Requirement:
All entries below must be output word for word, and the pictures left behind.

BEGIN Source records

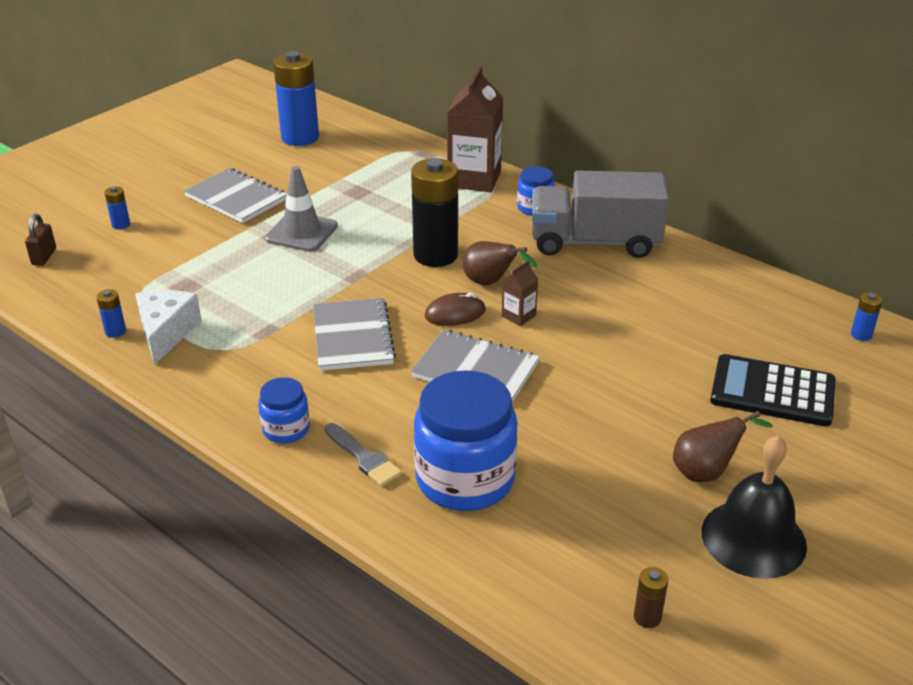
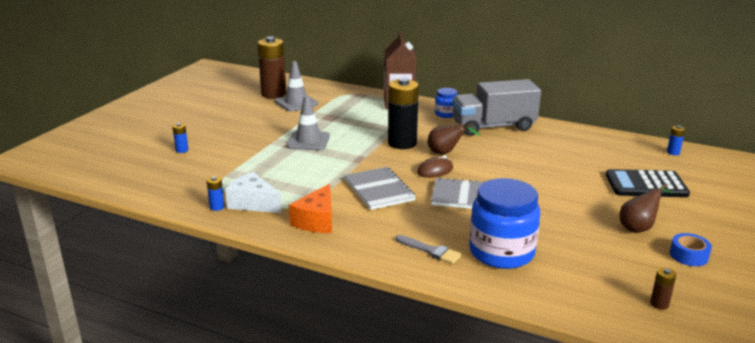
camera: 15 degrees left, 10 degrees down
(44, 257) = (138, 173): brown padlock -> none
(166, 332) = (253, 203): white cheese -> white cheese turned 45 degrees counterclockwise
(235, 377) = (316, 221): none -> orange cheese
(236, 198) = (252, 128): grey notebook -> none
(286, 429) = (369, 243): blue jar -> none
(300, 138) = (273, 94): blue battery -> brown battery
(323, 158) = (296, 103): none -> grey traffic cone
(518, 316) = (474, 167): brown carton -> none
(753, 538) = (688, 255): black bell -> blue tape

END Source records

Response to this exercise:
camera: 15 degrees left, 10 degrees down
(44, 257) = (138, 173): brown padlock -> none
(166, 332) = (253, 203): white cheese -> white cheese turned 45 degrees counterclockwise
(235, 377) = (316, 221): none -> orange cheese
(236, 198) = (252, 128): grey notebook -> none
(286, 429) = (369, 243): blue jar -> none
(300, 138) = (273, 94): blue battery -> brown battery
(323, 158) = (296, 103): none -> grey traffic cone
(518, 316) = (474, 167): brown carton -> none
(753, 538) = (688, 255): black bell -> blue tape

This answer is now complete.